* [Object correspondence data]:
=== Begin Enclosure ===
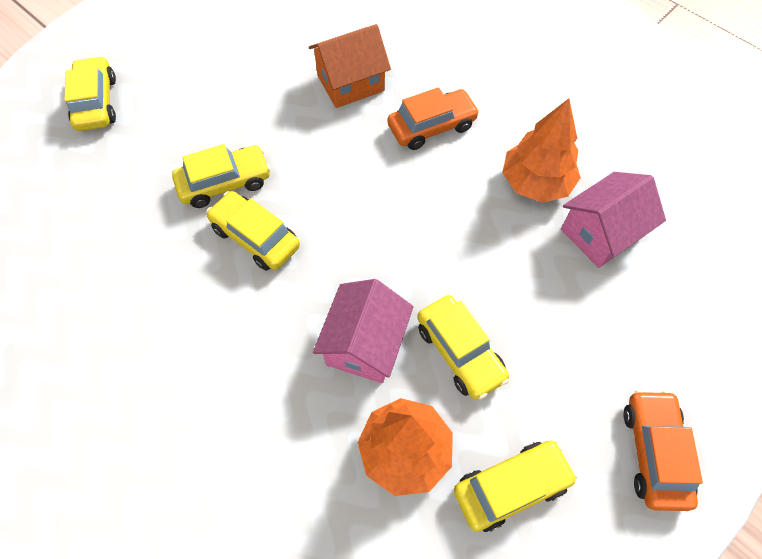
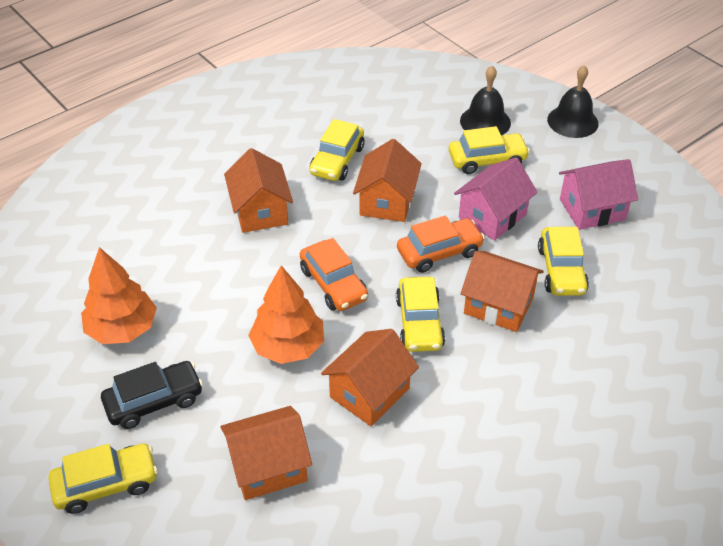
black bell: 0 -> 2
black car: 0 -> 1
orange house: 1 -> 5

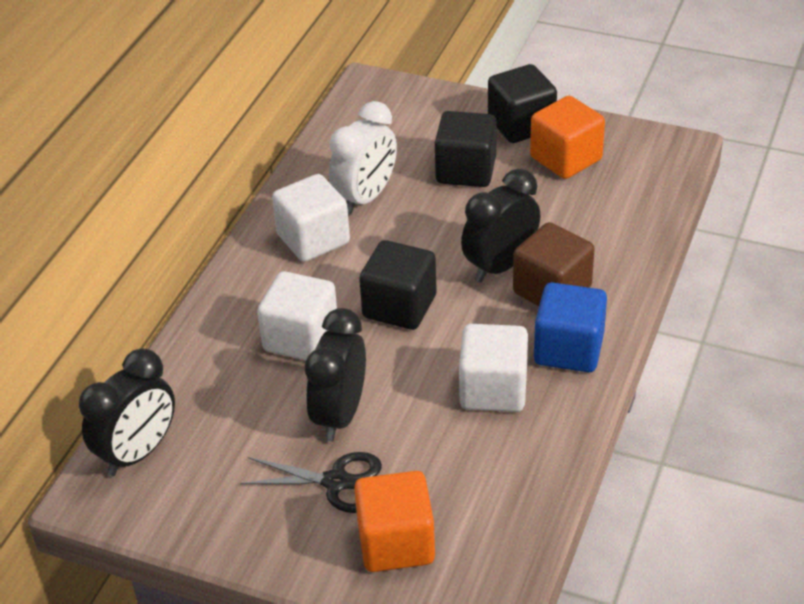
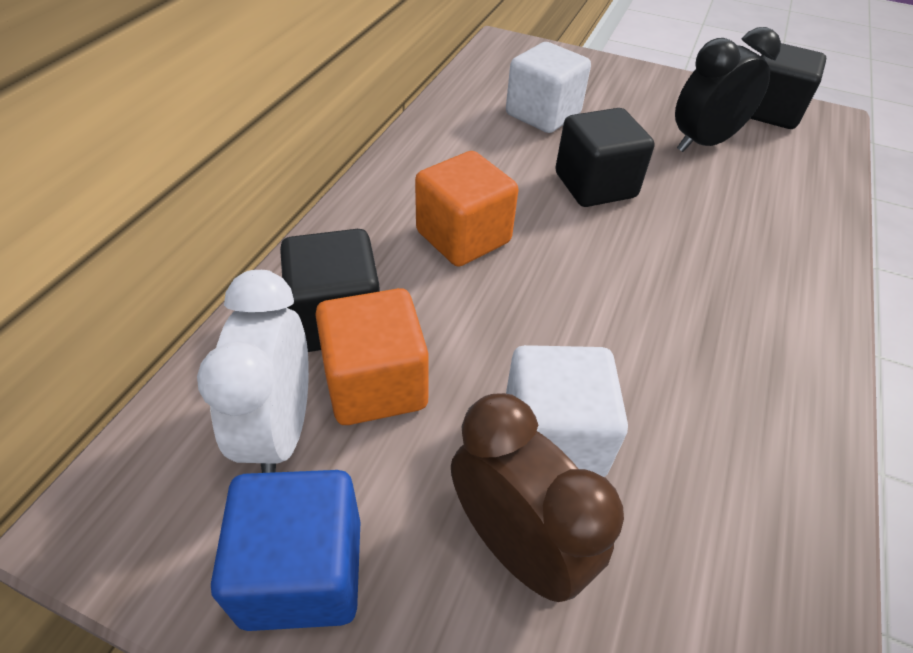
black clock: 3 -> 1
black scissors: 1 -> 0
brown clock: 0 -> 1
brown cube: 1 -> 0
white cube: 3 -> 2

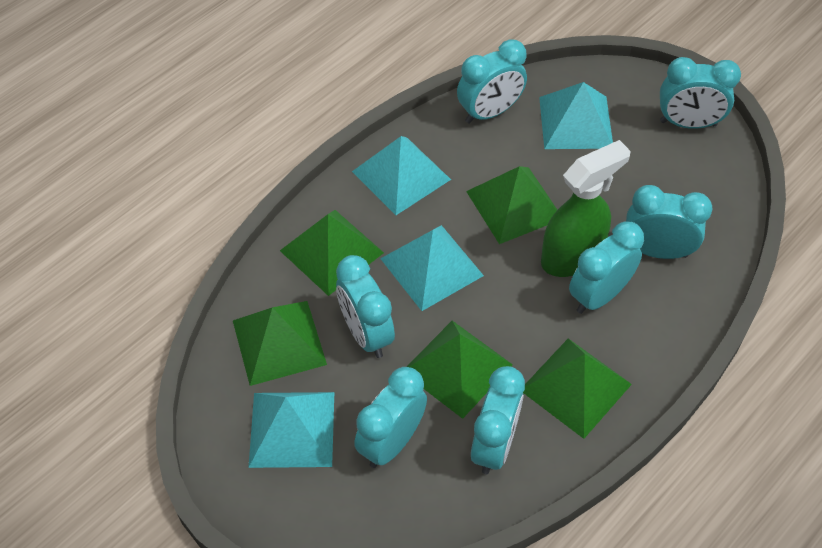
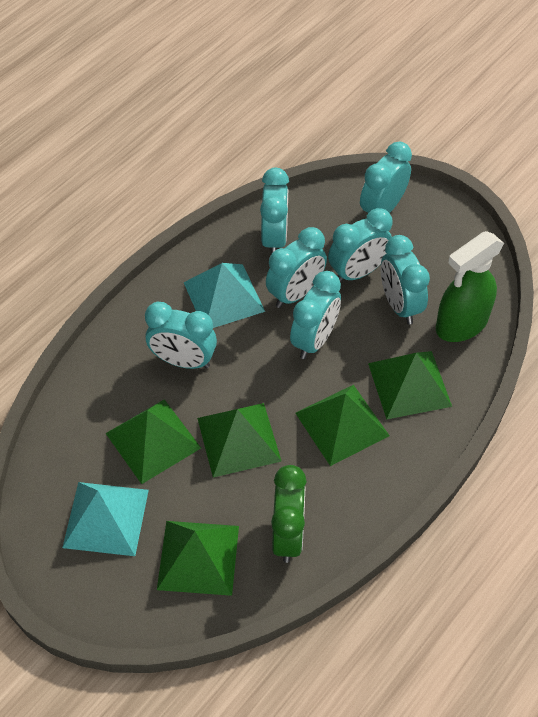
green clock: 0 -> 1
turquoise pyramid: 4 -> 2

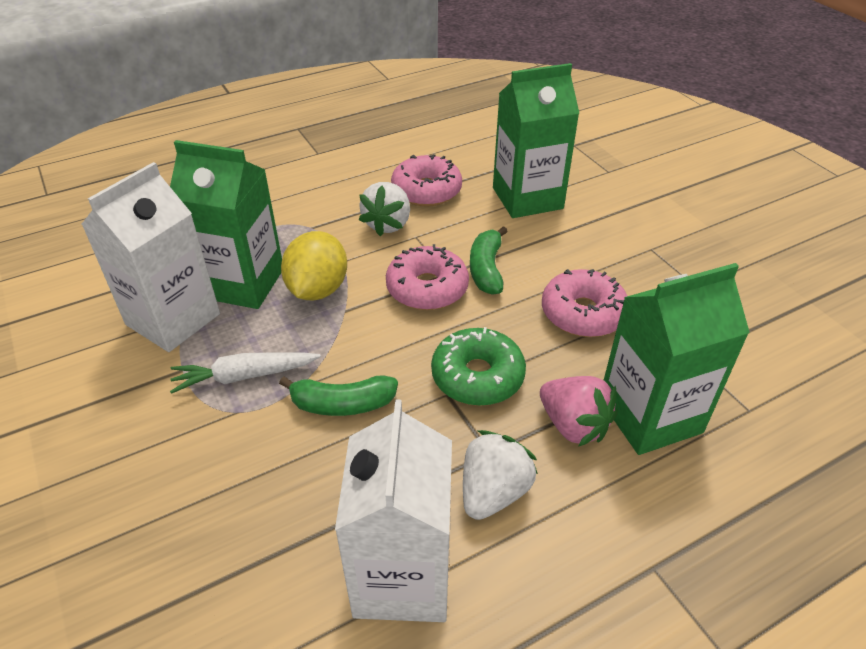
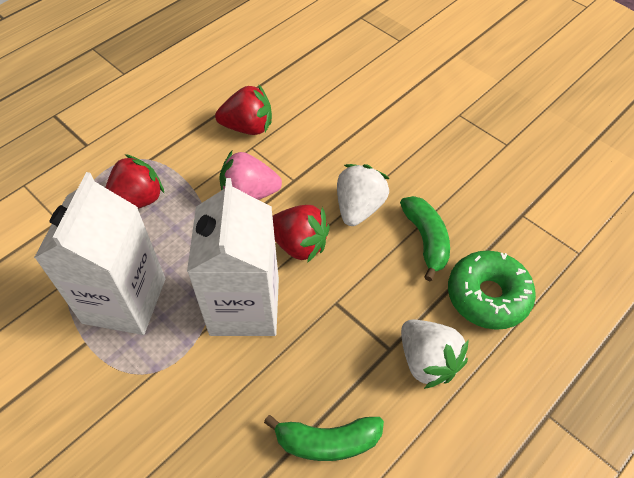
green carton: 3 -> 0
pink donut: 3 -> 0
red strawberry: 0 -> 3
white carrot: 1 -> 0
yellow lemon: 1 -> 0

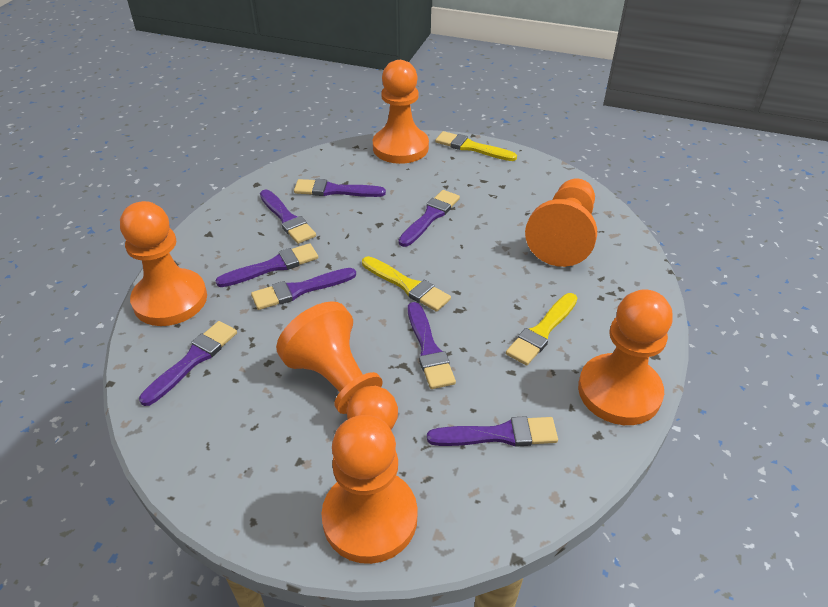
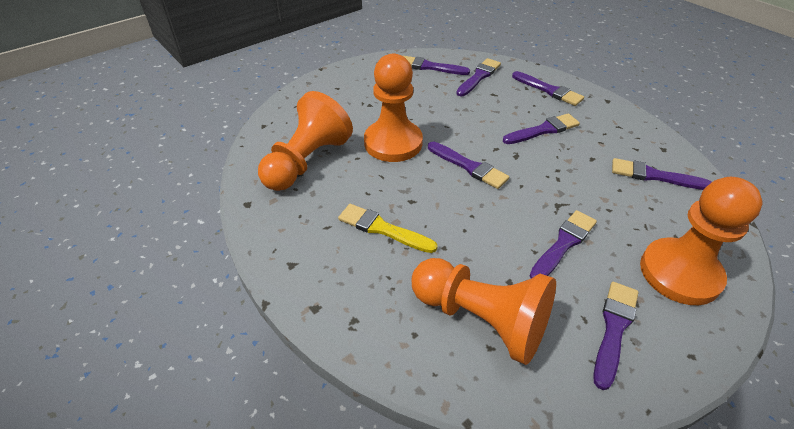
orange pawn: 6 -> 4
yellow brush: 3 -> 1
=== End Enclosure ===
* [Assigned task]:
Omitting the images, transcribe every record exactly.

* [Solution to the exercise]:
black bell: 0 -> 2
black car: 0 -> 1
orange house: 1 -> 5

black clock: 3 -> 1
black scissors: 1 -> 0
brown clock: 0 -> 1
brown cube: 1 -> 0
white cube: 3 -> 2

green clock: 0 -> 1
turquoise pyramid: 4 -> 2

green carton: 3 -> 0
pink donut: 3 -> 0
red strawberry: 0 -> 3
white carrot: 1 -> 0
yellow lemon: 1 -> 0

orange pawn: 6 -> 4
yellow brush: 3 -> 1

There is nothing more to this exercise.